» ACTION ITEM: Throughout the listing that follows, find each line with the word "grey" and copy it.

» DATA PROVIDED:
————

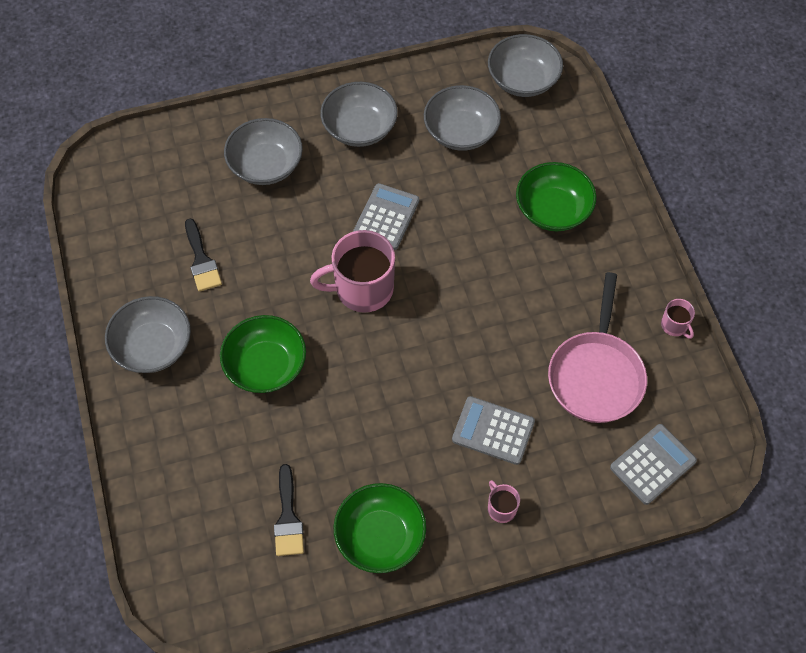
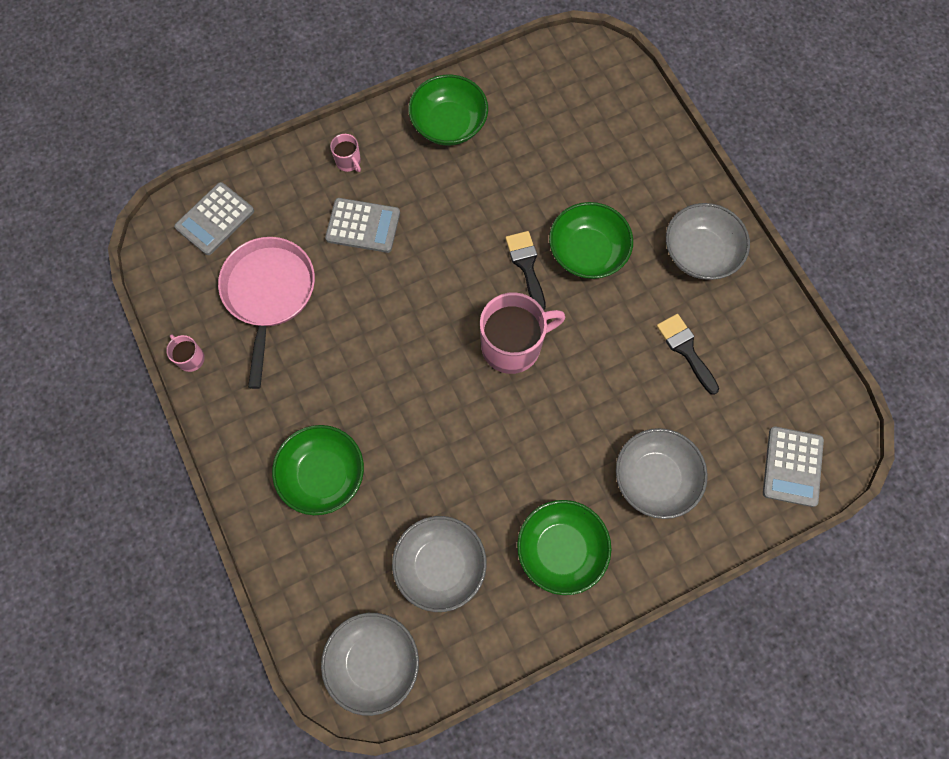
camera: 170 degrees right, 10 degrees up
(288, 518) = (530, 126): black brush -> black brush (526, 265)
(359, 128) = (561, 550): grey bowl -> green bowl
(386, 217) = (505, 434): grey calculator -> grey calculator (792, 466)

————

» RESPONSE FOR THIS EXERCISE:
(359, 128) = (561, 550): grey bowl -> green bowl
(386, 217) = (505, 434): grey calculator -> grey calculator (792, 466)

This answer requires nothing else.